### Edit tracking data
------

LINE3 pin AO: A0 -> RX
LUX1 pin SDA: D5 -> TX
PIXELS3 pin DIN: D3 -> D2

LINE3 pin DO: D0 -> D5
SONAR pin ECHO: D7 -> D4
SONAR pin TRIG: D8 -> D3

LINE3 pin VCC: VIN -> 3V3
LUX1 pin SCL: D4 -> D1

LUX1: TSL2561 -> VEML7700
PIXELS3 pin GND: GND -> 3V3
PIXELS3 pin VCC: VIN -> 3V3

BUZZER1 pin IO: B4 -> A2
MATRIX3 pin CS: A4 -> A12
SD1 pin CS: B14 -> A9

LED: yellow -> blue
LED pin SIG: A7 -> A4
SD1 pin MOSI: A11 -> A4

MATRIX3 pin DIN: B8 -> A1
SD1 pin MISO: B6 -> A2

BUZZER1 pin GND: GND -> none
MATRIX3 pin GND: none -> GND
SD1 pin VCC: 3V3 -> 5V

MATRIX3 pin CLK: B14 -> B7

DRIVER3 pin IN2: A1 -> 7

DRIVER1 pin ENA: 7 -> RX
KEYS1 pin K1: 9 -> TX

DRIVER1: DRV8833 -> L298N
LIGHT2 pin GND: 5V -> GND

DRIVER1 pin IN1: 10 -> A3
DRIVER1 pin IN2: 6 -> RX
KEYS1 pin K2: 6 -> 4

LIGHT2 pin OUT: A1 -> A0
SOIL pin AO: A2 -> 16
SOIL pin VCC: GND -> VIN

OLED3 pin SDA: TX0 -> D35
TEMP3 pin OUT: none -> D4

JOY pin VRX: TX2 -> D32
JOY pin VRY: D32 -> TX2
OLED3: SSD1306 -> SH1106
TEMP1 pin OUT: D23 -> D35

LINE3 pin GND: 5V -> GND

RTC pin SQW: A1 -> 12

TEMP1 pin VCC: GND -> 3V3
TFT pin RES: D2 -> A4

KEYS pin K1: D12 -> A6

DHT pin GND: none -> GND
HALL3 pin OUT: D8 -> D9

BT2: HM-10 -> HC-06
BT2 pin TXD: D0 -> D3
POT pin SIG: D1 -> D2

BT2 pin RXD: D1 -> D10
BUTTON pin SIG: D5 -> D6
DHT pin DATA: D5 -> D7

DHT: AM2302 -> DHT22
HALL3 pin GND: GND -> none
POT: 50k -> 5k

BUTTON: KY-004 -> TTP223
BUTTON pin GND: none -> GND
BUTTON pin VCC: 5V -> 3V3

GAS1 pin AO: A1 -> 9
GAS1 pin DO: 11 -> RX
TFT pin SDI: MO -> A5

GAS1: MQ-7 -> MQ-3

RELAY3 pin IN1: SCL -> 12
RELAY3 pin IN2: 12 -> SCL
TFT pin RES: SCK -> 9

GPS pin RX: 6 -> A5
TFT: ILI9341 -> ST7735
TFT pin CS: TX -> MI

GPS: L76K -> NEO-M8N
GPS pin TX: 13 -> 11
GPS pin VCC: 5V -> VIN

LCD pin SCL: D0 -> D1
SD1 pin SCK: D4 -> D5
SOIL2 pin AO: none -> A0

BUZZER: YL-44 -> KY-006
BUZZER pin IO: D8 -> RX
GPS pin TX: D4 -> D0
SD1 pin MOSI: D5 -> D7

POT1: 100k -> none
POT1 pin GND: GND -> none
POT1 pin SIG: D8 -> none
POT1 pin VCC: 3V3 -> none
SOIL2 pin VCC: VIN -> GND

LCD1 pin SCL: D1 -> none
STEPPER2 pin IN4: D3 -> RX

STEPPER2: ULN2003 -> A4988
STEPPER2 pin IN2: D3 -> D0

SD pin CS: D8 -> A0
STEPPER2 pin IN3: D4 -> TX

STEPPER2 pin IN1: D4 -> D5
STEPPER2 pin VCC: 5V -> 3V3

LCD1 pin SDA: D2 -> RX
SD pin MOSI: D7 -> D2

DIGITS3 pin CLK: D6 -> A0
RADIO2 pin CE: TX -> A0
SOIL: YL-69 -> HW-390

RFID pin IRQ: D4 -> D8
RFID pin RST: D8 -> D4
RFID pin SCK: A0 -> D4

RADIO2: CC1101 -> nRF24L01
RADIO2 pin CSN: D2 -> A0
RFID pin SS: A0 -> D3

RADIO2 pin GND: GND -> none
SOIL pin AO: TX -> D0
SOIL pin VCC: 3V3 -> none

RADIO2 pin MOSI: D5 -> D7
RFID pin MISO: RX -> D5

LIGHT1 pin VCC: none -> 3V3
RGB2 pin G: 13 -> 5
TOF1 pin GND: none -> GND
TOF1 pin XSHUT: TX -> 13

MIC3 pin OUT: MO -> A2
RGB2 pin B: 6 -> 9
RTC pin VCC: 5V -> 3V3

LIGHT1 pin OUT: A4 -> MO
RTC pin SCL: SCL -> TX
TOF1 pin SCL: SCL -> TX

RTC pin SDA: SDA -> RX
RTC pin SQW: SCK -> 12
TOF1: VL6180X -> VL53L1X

------

### Aim of the exercise
Where the line containing "GAS1: MQ-7 -> MQ-3" appears in the records above, begin there and print every line through the last, exactly and with nothing else.

### Solution to the exercise
GAS1: MQ-7 -> MQ-3

RELAY3 pin IN1: SCL -> 12
RELAY3 pin IN2: 12 -> SCL
TFT pin RES: SCK -> 9

GPS pin RX: 6 -> A5
TFT: ILI9341 -> ST7735
TFT pin CS: TX -> MI

GPS: L76K -> NEO-M8N
GPS pin TX: 13 -> 11
GPS pin VCC: 5V -> VIN

LCD pin SCL: D0 -> D1
SD1 pin SCK: D4 -> D5
SOIL2 pin AO: none -> A0

BUZZER: YL-44 -> KY-006
BUZZER pin IO: D8 -> RX
GPS pin TX: D4 -> D0
SD1 pin MOSI: D5 -> D7

POT1: 100k -> none
POT1 pin GND: GND -> none
POT1 pin SIG: D8 -> none
POT1 pin VCC: 3V3 -> none
SOIL2 pin VCC: VIN -> GND

LCD1 pin SCL: D1 -> none
STEPPER2 pin IN4: D3 -> RX

STEPPER2: ULN2003 -> A4988
STEPPER2 pin IN2: D3 -> D0

SD pin CS: D8 -> A0
STEPPER2 pin IN3: D4 -> TX

STEPPER2 pin IN1: D4 -> D5
STEPPER2 pin VCC: 5V -> 3V3

LCD1 pin SDA: D2 -> RX
SD pin MOSI: D7 -> D2

DIGITS3 pin CLK: D6 -> A0
RADIO2 pin CE: TX -> A0
SOIL: YL-69 -> HW-390

RFID pin IRQ: D4 -> D8
RFID pin RST: D8 -> D4
RFID pin SCK: A0 -> D4

RADIO2: CC1101 -> nRF24L01
RADIO2 pin CSN: D2 -> A0
RFID pin SS: A0 -> D3

RADIO2 pin GND: GND -> none
SOIL pin AO: TX -> D0
SOIL pin VCC: 3V3 -> none

RADIO2 pin MOSI: D5 -> D7
RFID pin MISO: RX -> D5

LIGHT1 pin VCC: none -> 3V3
RGB2 pin G: 13 -> 5
TOF1 pin GND: none -> GND
TOF1 pin XSHUT: TX -> 13

MIC3 pin OUT: MO -> A2
RGB2 pin B: 6 -> 9
RTC pin VCC: 5V -> 3V3

LIGHT1 pin OUT: A4 -> MO
RTC pin SCL: SCL -> TX
TOF1 pin SCL: SCL -> TX

RTC pin SDA: SDA -> RX
RTC pin SQW: SCK -> 12
TOF1: VL6180X -> VL53L1X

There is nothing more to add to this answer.